■ **Work item**: Give the records again exactly as written. Leave out the pictures.

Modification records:
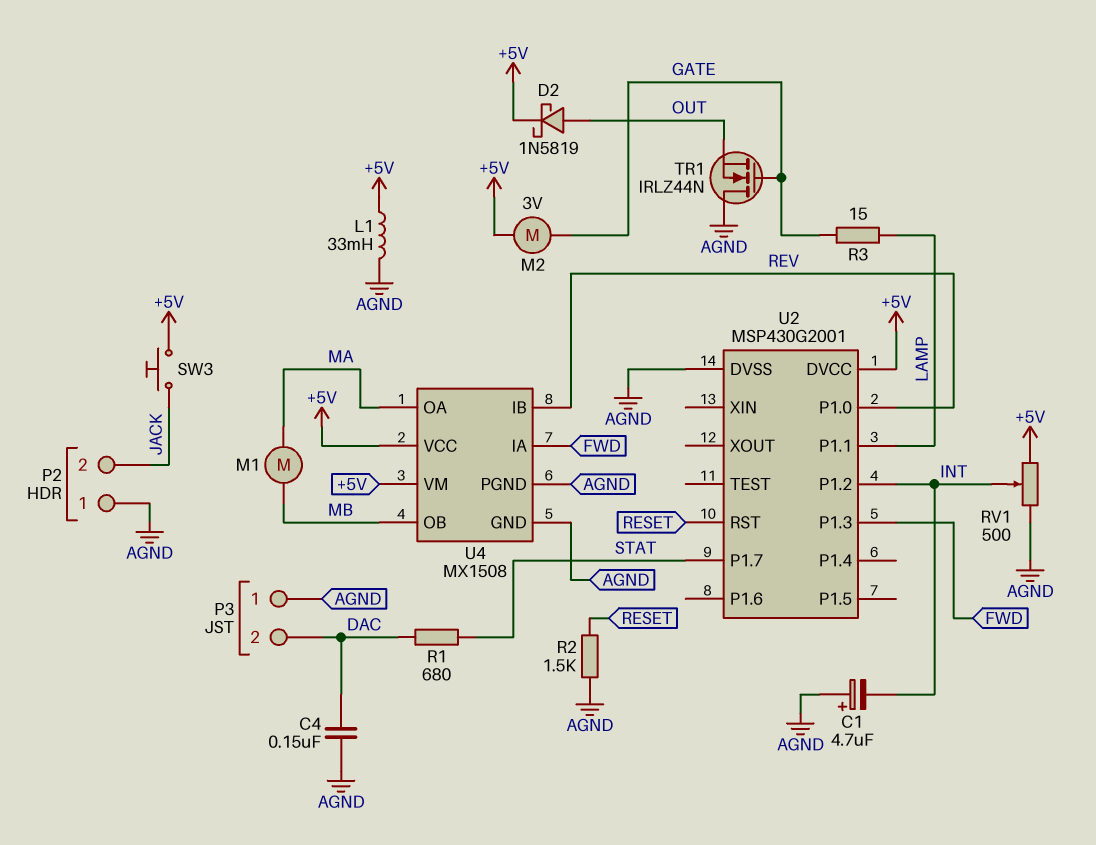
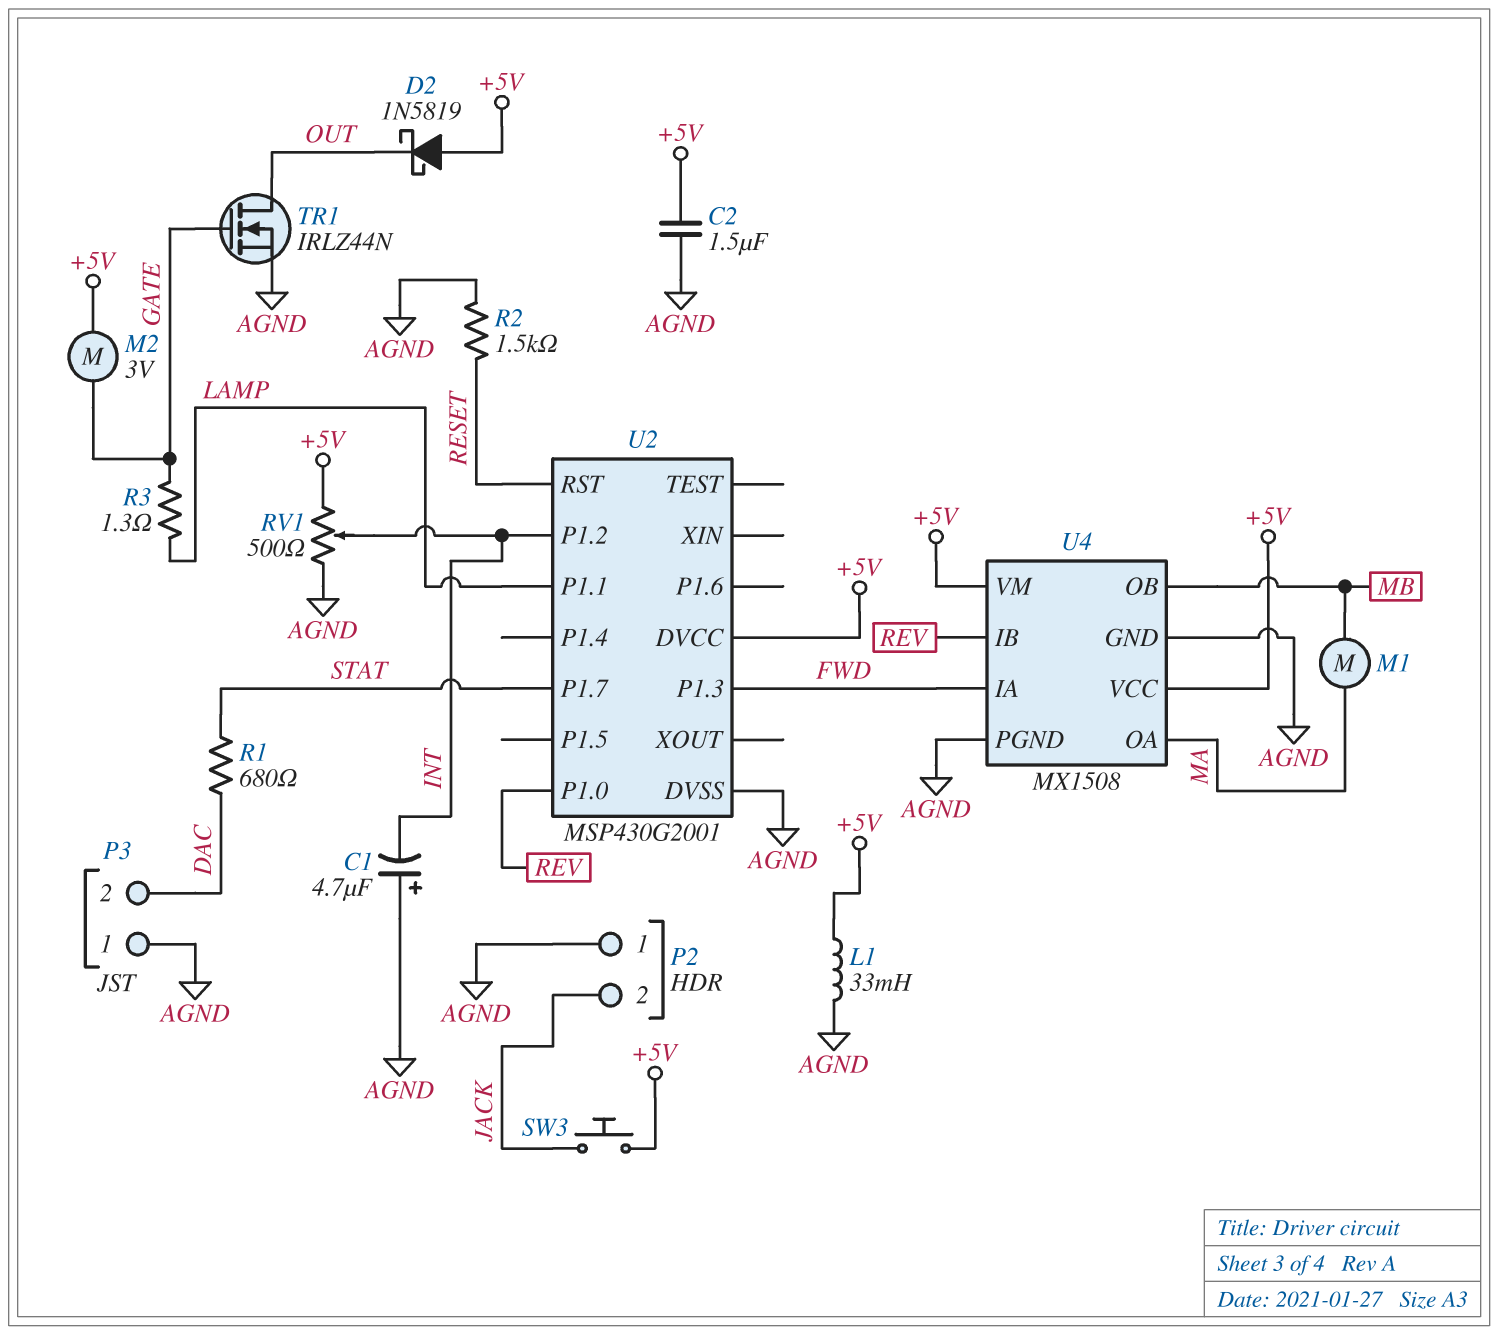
C2: none -> 1.5uF (+5V, AGND)
C4: 150nF (AGND, DAC) -> none
D2: schottky 1N5819 (A OUT, K +5V) -> schottky 1N5819 (A +5V, K OUT)
R3: 15 (GATE, LAMP) -> 1.3 (GATE, LAMP)
TR1: NMOS IRLZ44N (G GATE, D AGND, S OUT) -> NMOS IRLZ44N (G GATE, D OUT, S AGND)

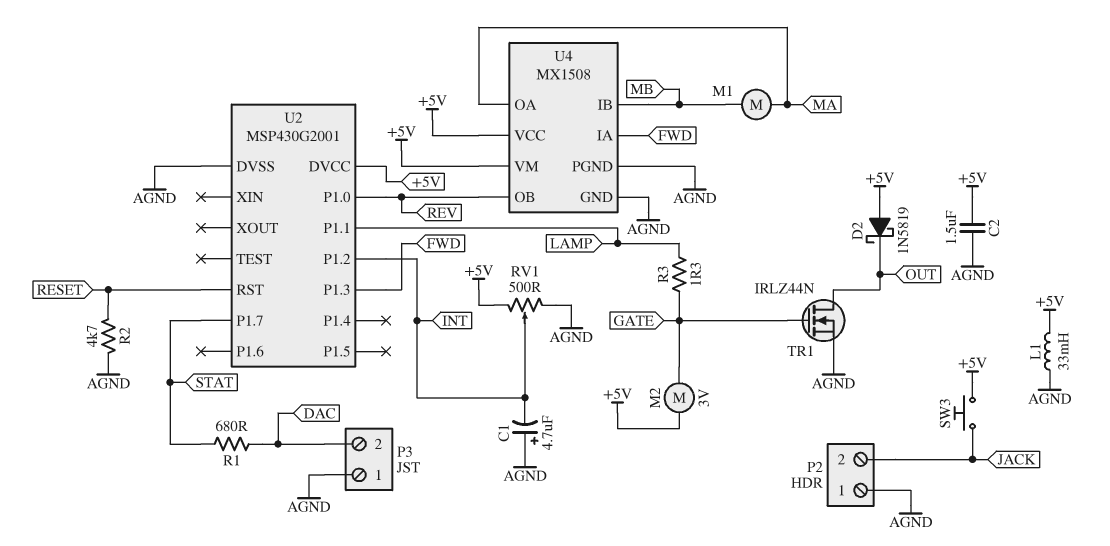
R2: 1.5k (AGND, RESET) -> 4.7k (AGND, RESET)
U4 pin IB: REV -> MB
U4 pin OB: MB -> REV

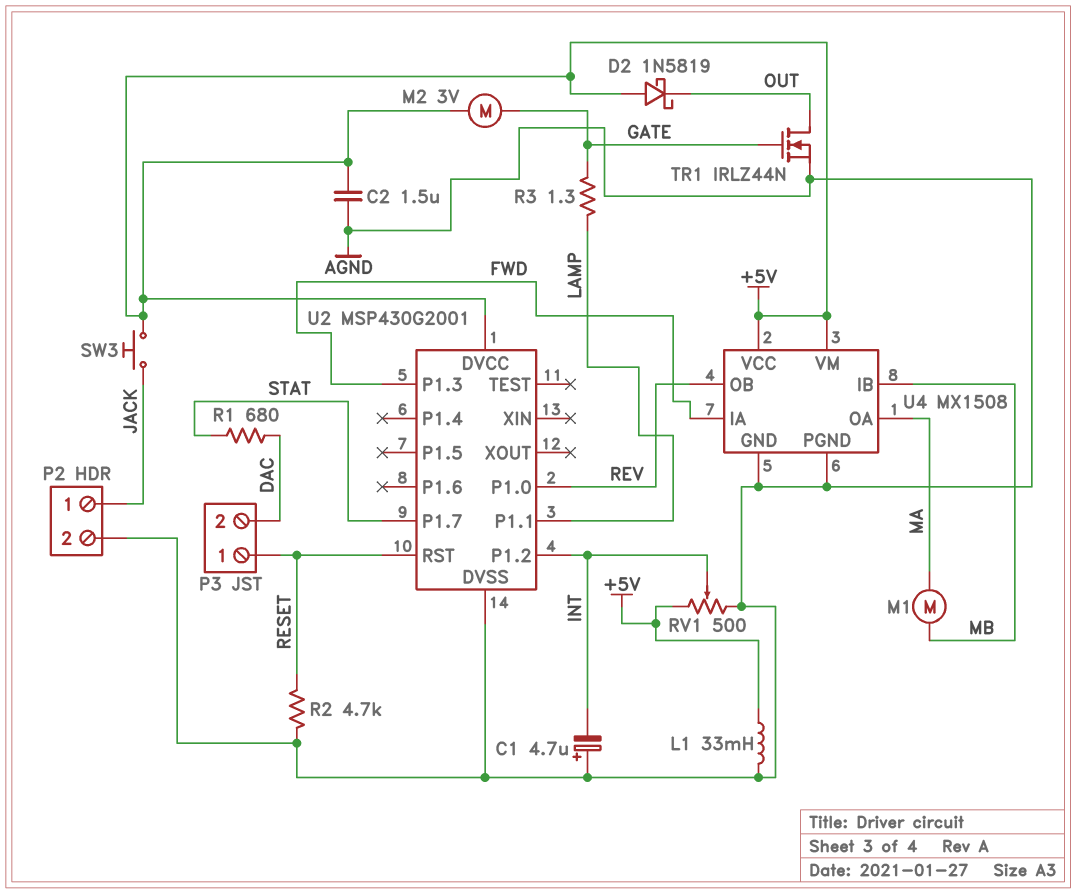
P2 pin 1: AGND -> JACK
P2 pin 2: JACK -> AGND
P3 pin 1: AGND -> RESET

■ **Solved problem**:
C2: none -> 1.5uF (+5V, AGND)
C4: 150nF (AGND, DAC) -> none
D2: schottky 1N5819 (A OUT, K +5V) -> schottky 1N5819 (A +5V, K OUT)
R3: 15 (GATE, LAMP) -> 1.3 (GATE, LAMP)
TR1: NMOS IRLZ44N (G GATE, D AGND, S OUT) -> NMOS IRLZ44N (G GATE, D OUT, S AGND)

R2: 1.5k (AGND, RESET) -> 4.7k (AGND, RESET)
U4 pin IB: REV -> MB
U4 pin OB: MB -> REV

P2 pin 1: AGND -> JACK
P2 pin 2: JACK -> AGND
P3 pin 1: AGND -> RESET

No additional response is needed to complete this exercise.